Convert the entries from the line with "This is a 0.25" to the line with "road 2 (track): [(47,0),(511,166)]", both included, into a JSON list of strings with one string per line and blank lines left out.

### RECORDS SHOWN

* begin *

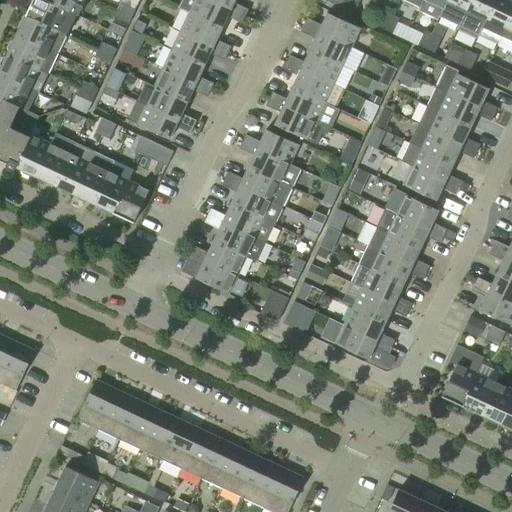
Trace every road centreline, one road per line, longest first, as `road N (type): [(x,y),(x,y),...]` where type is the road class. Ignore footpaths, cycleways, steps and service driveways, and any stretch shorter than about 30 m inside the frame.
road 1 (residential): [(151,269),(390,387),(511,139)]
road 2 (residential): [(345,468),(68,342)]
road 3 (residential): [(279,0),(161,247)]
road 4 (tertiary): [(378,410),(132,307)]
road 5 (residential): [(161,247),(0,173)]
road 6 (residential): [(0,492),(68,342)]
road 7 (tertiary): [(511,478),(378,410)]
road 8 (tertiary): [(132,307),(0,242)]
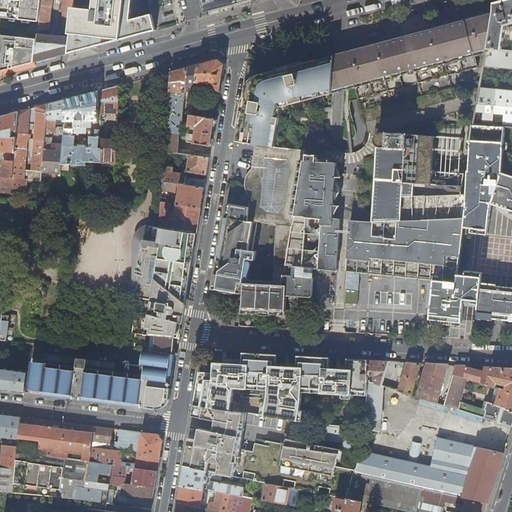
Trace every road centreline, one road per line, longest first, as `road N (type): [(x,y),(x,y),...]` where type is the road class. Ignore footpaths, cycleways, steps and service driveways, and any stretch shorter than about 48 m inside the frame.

* end *
* begin *

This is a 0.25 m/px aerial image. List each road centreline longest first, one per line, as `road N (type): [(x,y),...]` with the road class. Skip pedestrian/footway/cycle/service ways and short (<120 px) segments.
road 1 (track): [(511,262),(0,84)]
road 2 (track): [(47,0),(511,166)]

* end *
* begin *

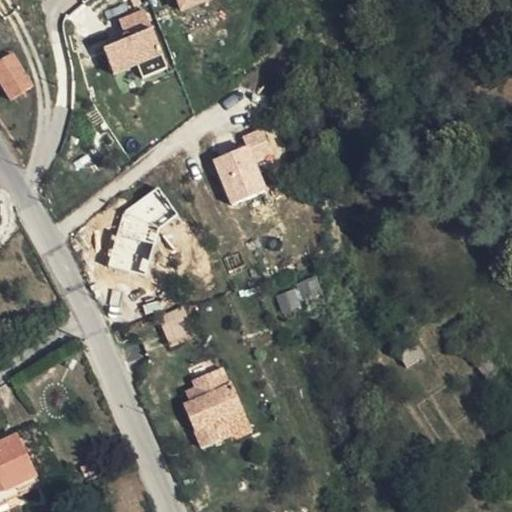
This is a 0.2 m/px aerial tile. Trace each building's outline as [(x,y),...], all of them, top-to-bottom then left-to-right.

* end *

### ANSWER BELOW
[
  "This is a 0.25 m/px aerial image. List each road centreline longest first, one per line, as `road N (type): [(x,y),...]` with the road class. Skip pedestrian/footway/cycle/service ways and short (<120 px) segments.",
  "road 1 (track): [(511,262),(0,84)]",
  "road 2 (track): [(47,0),(511,166)]"
]